(Colored object listings)
• • • •
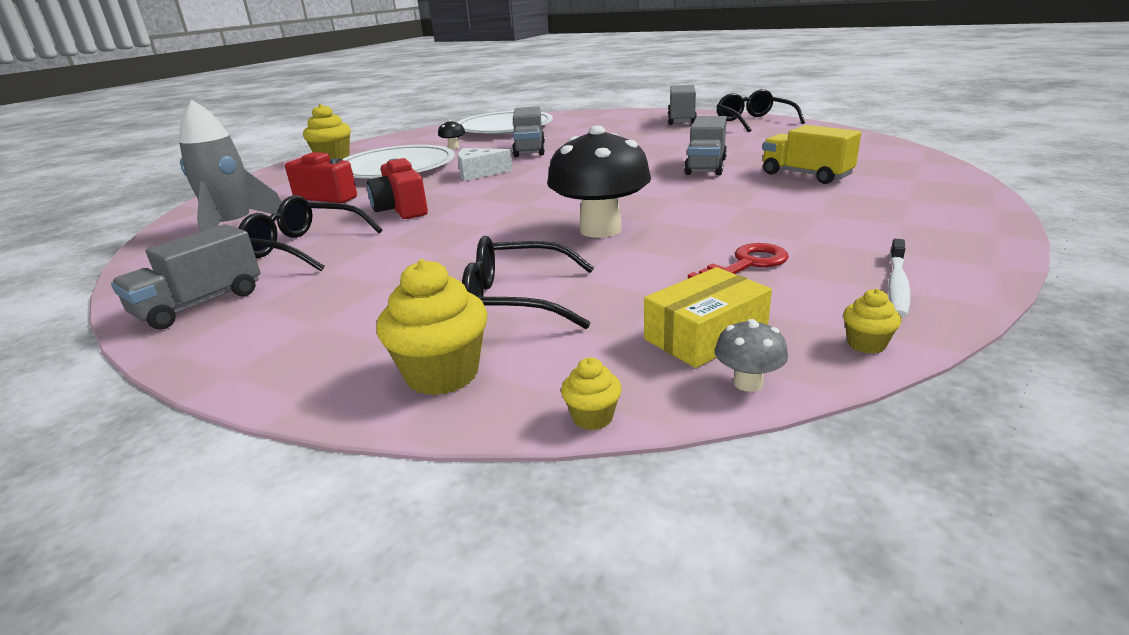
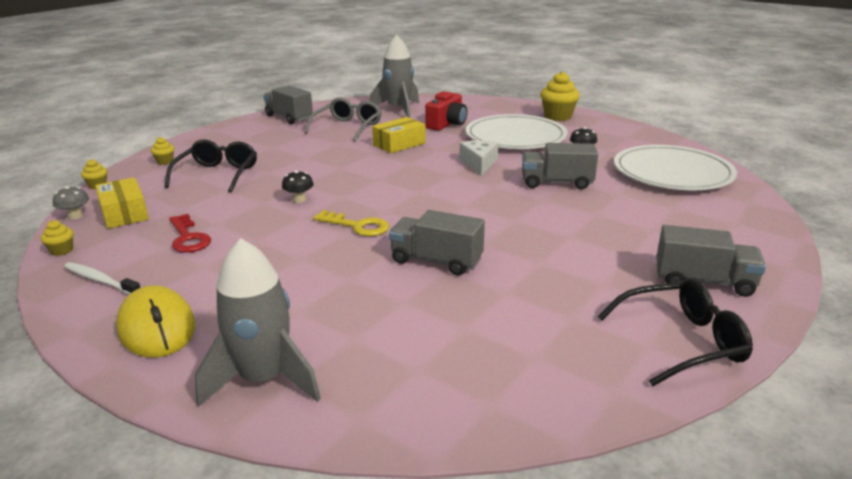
camera: 95 degrees right, 0 degrees up
(305, 247) = (348, 127): black glasses -> grey glasses
(401, 209) = (399, 144): red camera -> yellow box
(442, 374) = (165, 161): yellow cupcake -> yellow cupcake, size x0.49
(600, 229) = (299, 200): black mushroom -> black mushroom, size x0.42
(657, 196) = (357, 226): none -> yellow key
(806, 175) = (364, 311): yellow truck -> none
(927, 186) = (264, 379): none -> grey rocket
(929, 232) = (157, 327): none -> yellow mouse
• • • •
Exercise prompt: Each entry above should be written out again exactly, without its pictures.

Task output:
camera: 95 degrees right, 0 degrees up
(305, 247) = (348, 127): black glasses -> grey glasses
(401, 209) = (399, 144): red camera -> yellow box
(442, 374) = (165, 161): yellow cupcake -> yellow cupcake, size x0.49
(600, 229) = (299, 200): black mushroom -> black mushroom, size x0.42
(657, 196) = (357, 226): none -> yellow key
(806, 175) = (364, 311): yellow truck -> none
(927, 186) = (264, 379): none -> grey rocket
(929, 232) = (157, 327): none -> yellow mouse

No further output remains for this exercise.